*Exercise aim:*
Look through the records, and whenever a line includes the word "none", copy it.

== Data for the task ==

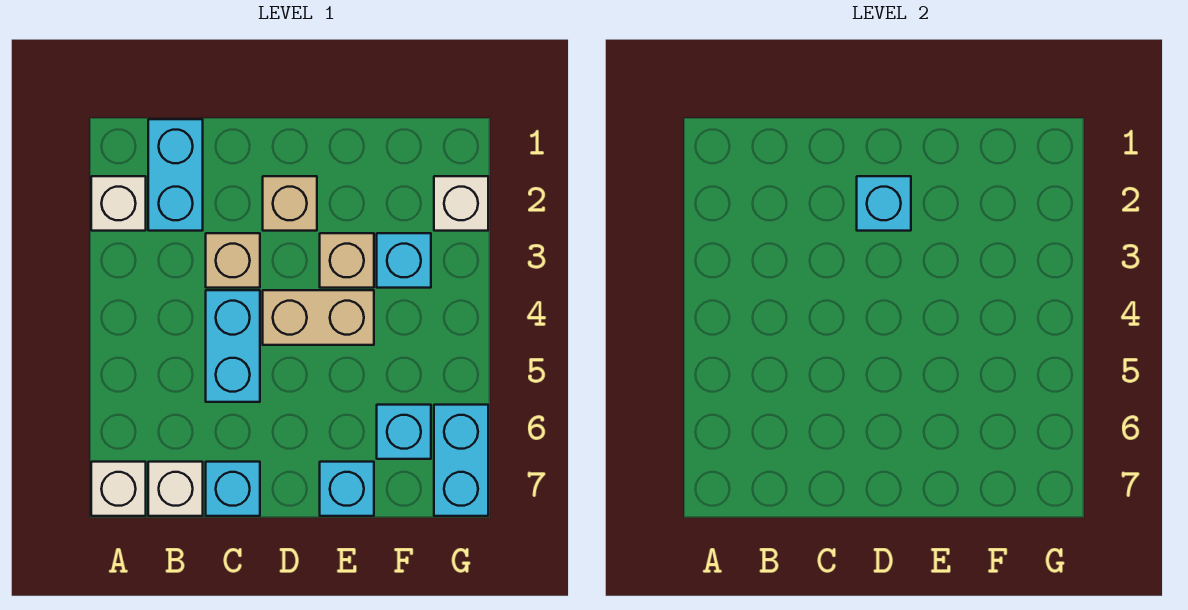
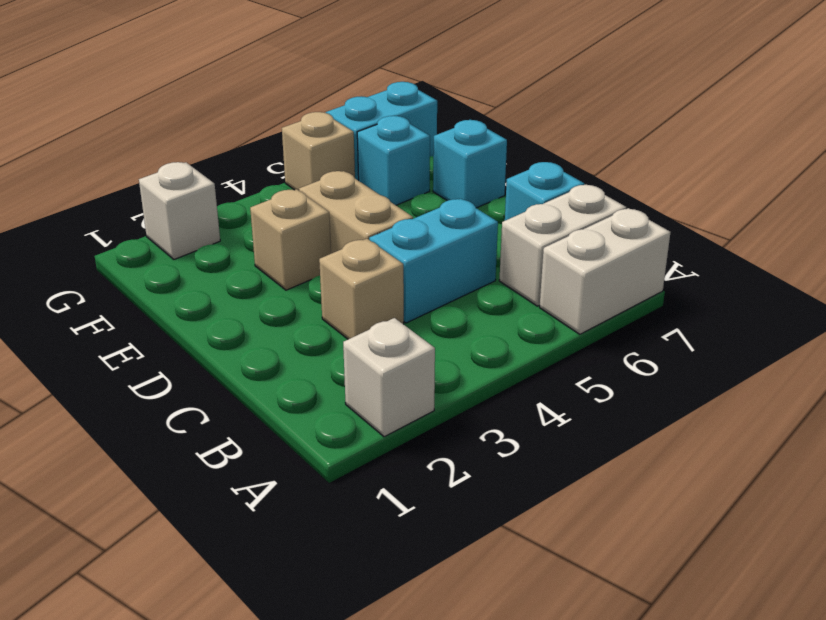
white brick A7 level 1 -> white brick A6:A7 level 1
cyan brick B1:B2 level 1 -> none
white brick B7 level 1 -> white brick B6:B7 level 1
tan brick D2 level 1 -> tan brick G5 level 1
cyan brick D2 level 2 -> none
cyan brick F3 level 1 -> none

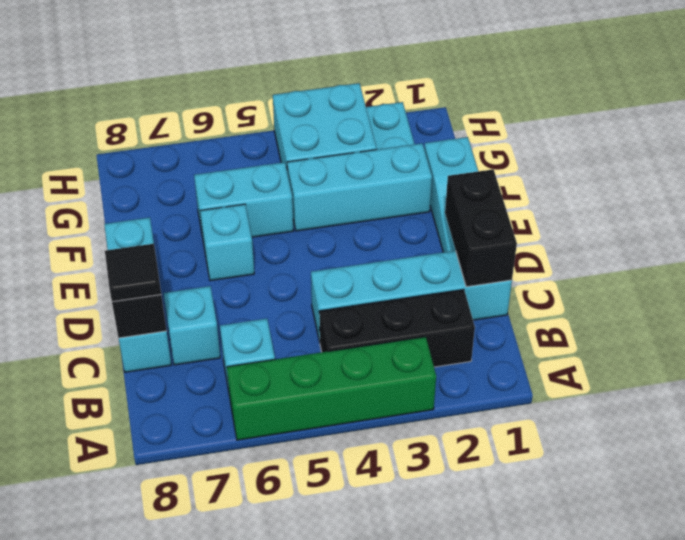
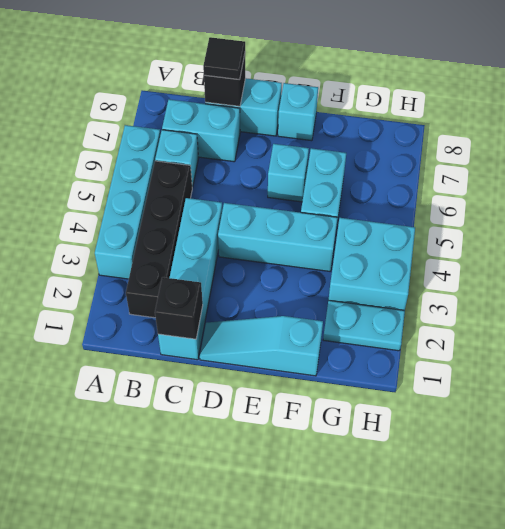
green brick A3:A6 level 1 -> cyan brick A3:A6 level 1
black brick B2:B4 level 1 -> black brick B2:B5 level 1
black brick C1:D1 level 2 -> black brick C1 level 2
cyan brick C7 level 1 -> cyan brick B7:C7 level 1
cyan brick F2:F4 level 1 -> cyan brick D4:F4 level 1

===
== Data for the task ==

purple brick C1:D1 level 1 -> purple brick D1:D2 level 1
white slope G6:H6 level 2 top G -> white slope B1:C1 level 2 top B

===

*Answer below:*
cyan brick B1:B2 level 1 -> none
cyan brick D2 level 2 -> none
cyan brick F3 level 1 -> none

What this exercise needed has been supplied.